■ Aim: Reproduce the records below word for word, omitting the pictures.
-------- Entries
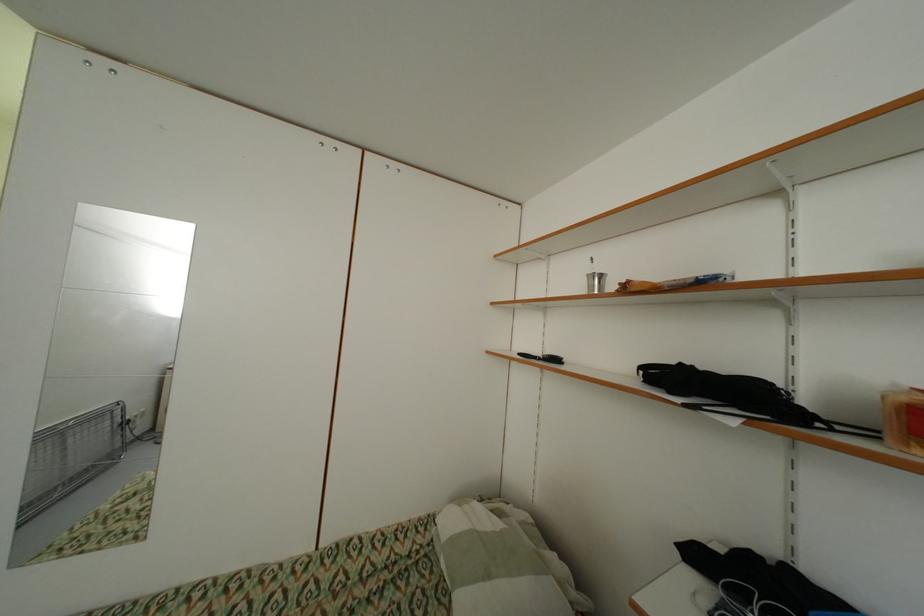
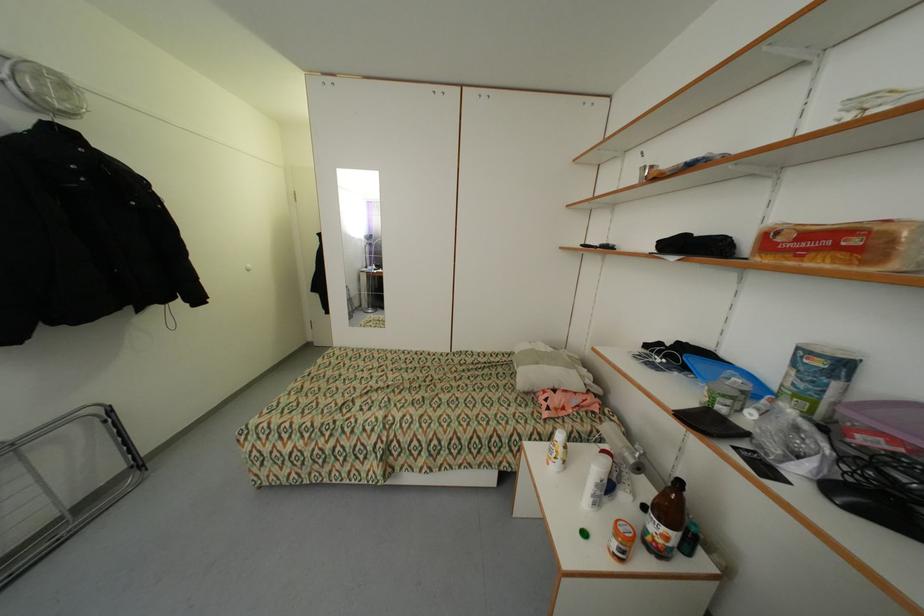
Locate, in the second image, the point that corresponds to (545,360) in the first image.

(602, 248)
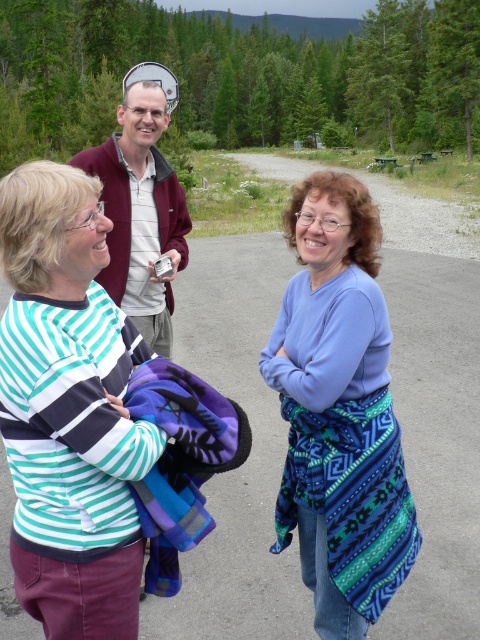
Question: Can you confirm if striped cotton shirt at left is thinner than blue woven shawl at center?

Choices:
 (A) yes
 (B) no

Answer: (A)

Question: Based on their relative distances, which object is farther from the blue woven shawl at center?

Choices:
 (A) striped cotton shirt at left
 (B) maroon fleece jacket at upper center

Answer: (B)

Question: Which point is farther to the camera?

Choices:
 (A) (337, 198)
 (B) (23, 582)
 (C) (121, 125)

Answer: (C)

Question: Is striped cotton shirt at left closer to the viewer compared to maroon fleece jacket at upper center?

Choices:
 (A) no
 (B) yes

Answer: (B)

Question: Does striped cotton shirt at left appear over blue woven shawl at center?

Choices:
 (A) no
 (B) yes

Answer: (B)

Question: Based on their relative distances, which object is farther from the maroon fleece jacket at upper center?

Choices:
 (A) blue woven shawl at center
 (B) striped cotton shirt at left

Answer: (B)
----------------
■ Result of the exercise:
Locate, in the second image, the point that corresponds to (545,360) in the first image.

(602, 248)
Question: Can you confirm if striped cotton shirt at left is thinner than blue woven shawl at center?

Choices:
 (A) yes
 (B) no

Answer: (A)

Question: Based on their relative distances, which object is farther from the blue woven shawl at center?

Choices:
 (A) striped cotton shirt at left
 (B) maroon fleece jacket at upper center

Answer: (B)

Question: Which point is farther to the camera?

Choices:
 (A) (337, 198)
 (B) (23, 582)
 (C) (121, 125)

Answer: (C)

Question: Is striped cotton shirt at left closer to the viewer compared to maroon fleece jacket at upper center?

Choices:
 (A) no
 (B) yes

Answer: (B)

Question: Does striped cotton shirt at left appear over blue woven shawl at center?

Choices:
 (A) no
 (B) yes

Answer: (B)

Question: Based on their relative distances, which object is farther from the maroon fleece jacket at upper center?

Choices:
 (A) blue woven shawl at center
 (B) striped cotton shirt at left

Answer: (B)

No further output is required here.